*** DATA FOR PROCESSING Section Begins ***

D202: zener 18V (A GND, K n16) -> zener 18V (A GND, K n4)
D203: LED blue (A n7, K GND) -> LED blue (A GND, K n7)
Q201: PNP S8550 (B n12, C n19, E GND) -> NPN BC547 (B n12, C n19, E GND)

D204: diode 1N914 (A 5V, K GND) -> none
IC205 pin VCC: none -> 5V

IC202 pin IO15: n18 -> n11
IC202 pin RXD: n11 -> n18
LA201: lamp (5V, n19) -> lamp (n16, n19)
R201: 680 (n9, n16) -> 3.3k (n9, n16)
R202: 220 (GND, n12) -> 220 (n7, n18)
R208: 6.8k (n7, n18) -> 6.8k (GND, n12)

*** DATA FOR PROCESSING Section Ends ***
*** DATA FOR PROCESSING Section Begins ***

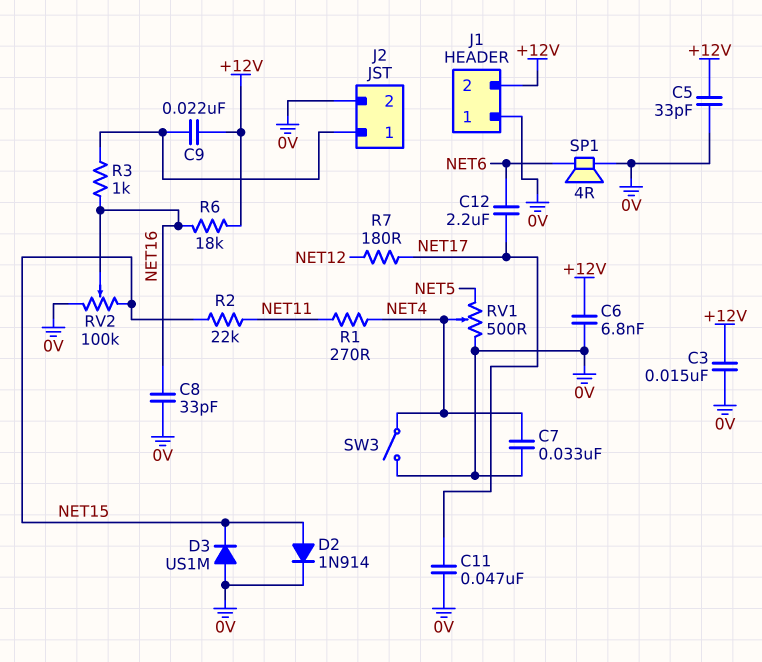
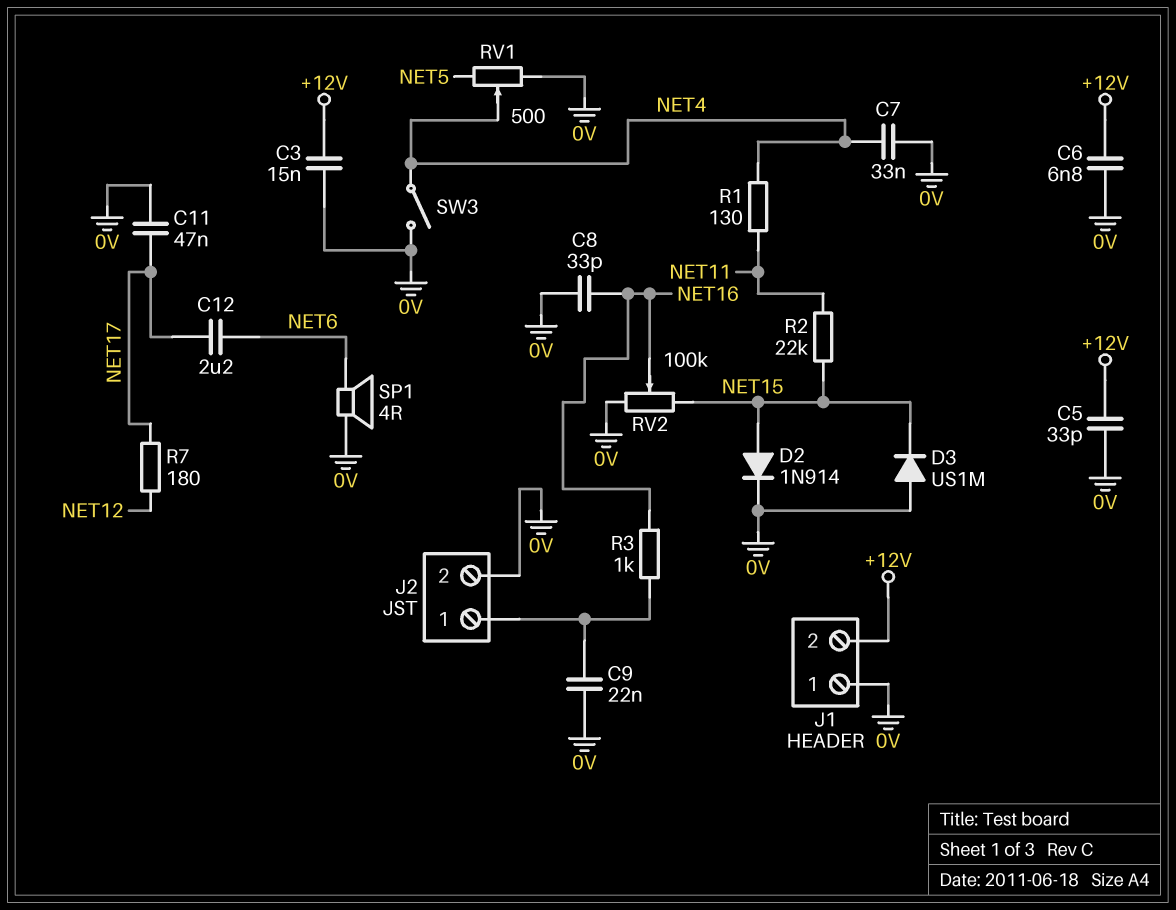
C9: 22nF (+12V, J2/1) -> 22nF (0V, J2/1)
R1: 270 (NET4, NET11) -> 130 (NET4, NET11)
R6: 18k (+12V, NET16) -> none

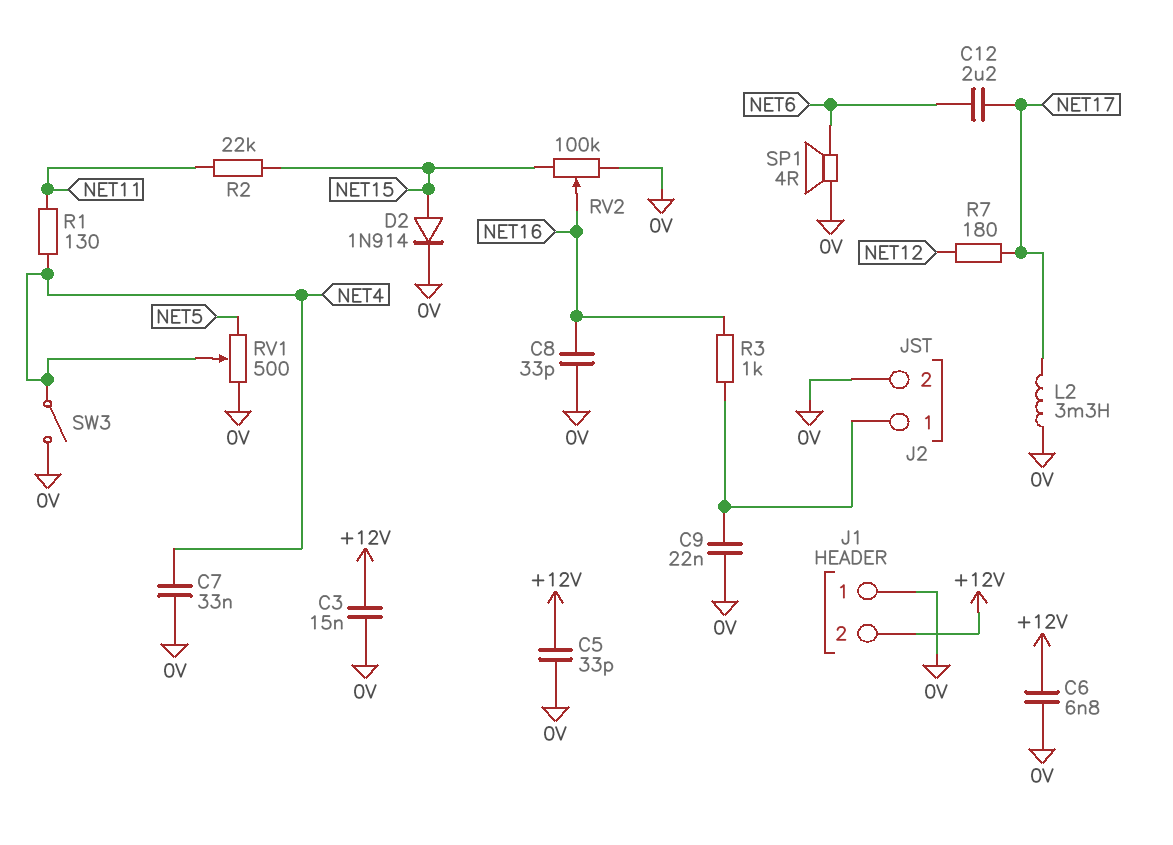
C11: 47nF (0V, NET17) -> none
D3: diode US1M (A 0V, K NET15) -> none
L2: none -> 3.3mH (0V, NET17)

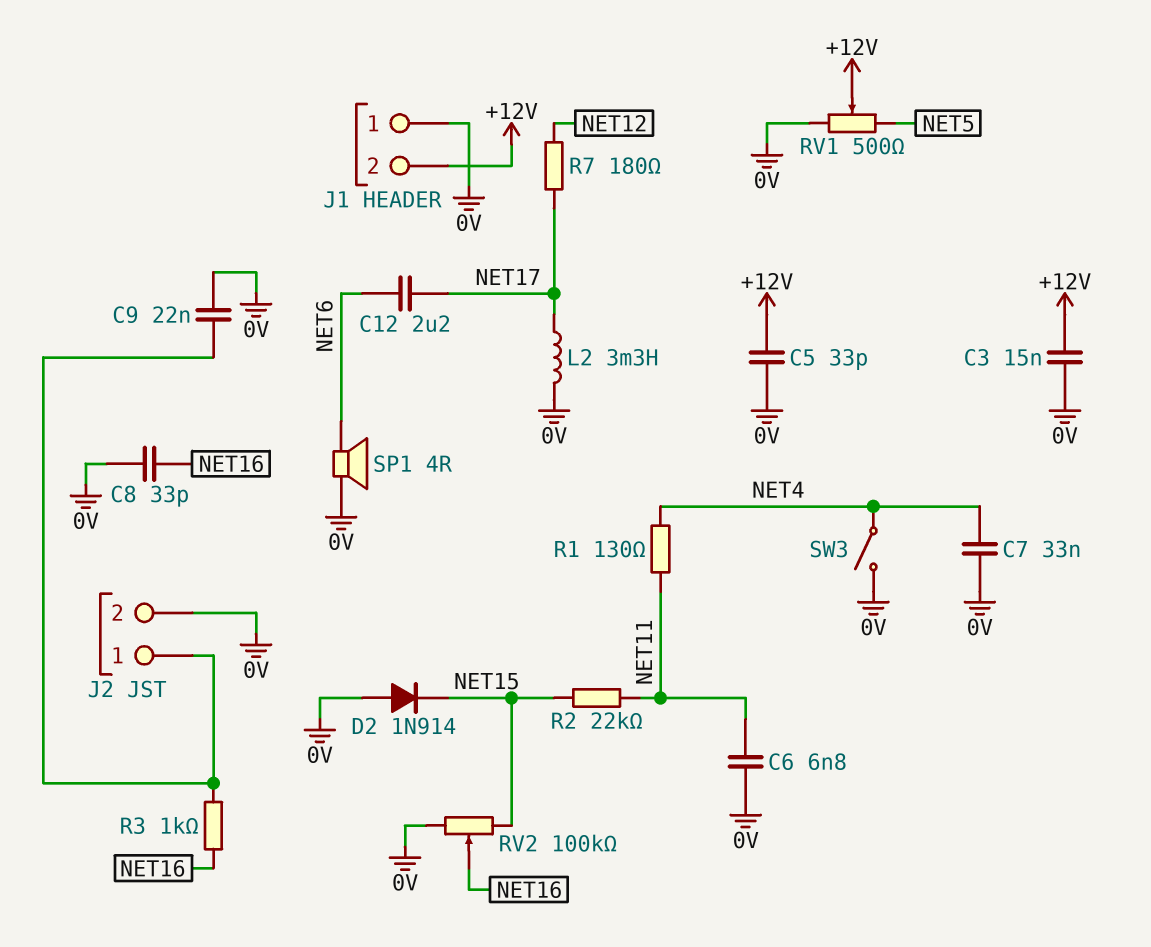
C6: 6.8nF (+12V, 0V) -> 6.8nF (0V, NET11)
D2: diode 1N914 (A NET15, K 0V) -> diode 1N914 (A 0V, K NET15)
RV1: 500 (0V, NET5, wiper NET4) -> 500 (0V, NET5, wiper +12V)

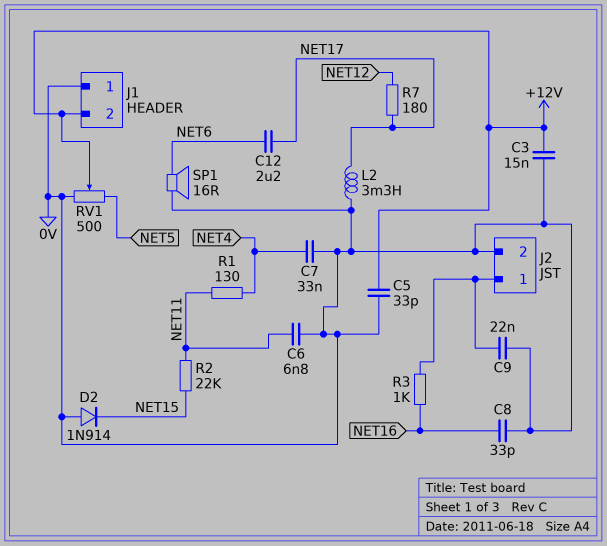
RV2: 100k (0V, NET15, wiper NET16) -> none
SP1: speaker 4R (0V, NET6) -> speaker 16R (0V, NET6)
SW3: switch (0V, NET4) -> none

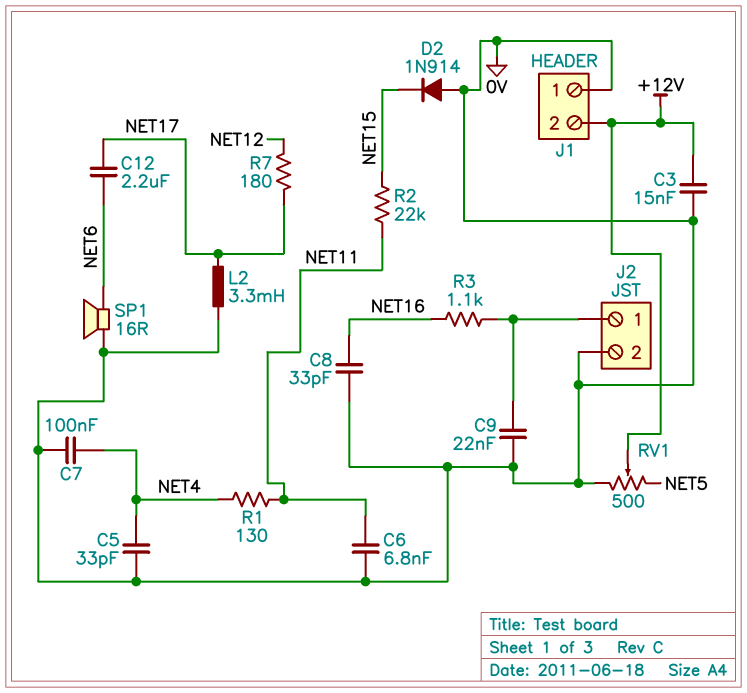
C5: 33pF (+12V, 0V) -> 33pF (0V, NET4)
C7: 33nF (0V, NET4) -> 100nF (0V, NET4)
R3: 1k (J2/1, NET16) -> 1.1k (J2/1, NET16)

*** DATA FOR PROCESSING Section Ends ***

TASK STATEMENT:
State how many lines of the records above contain "wiper", with no words besides the number.

YOUR SOLUTION:
2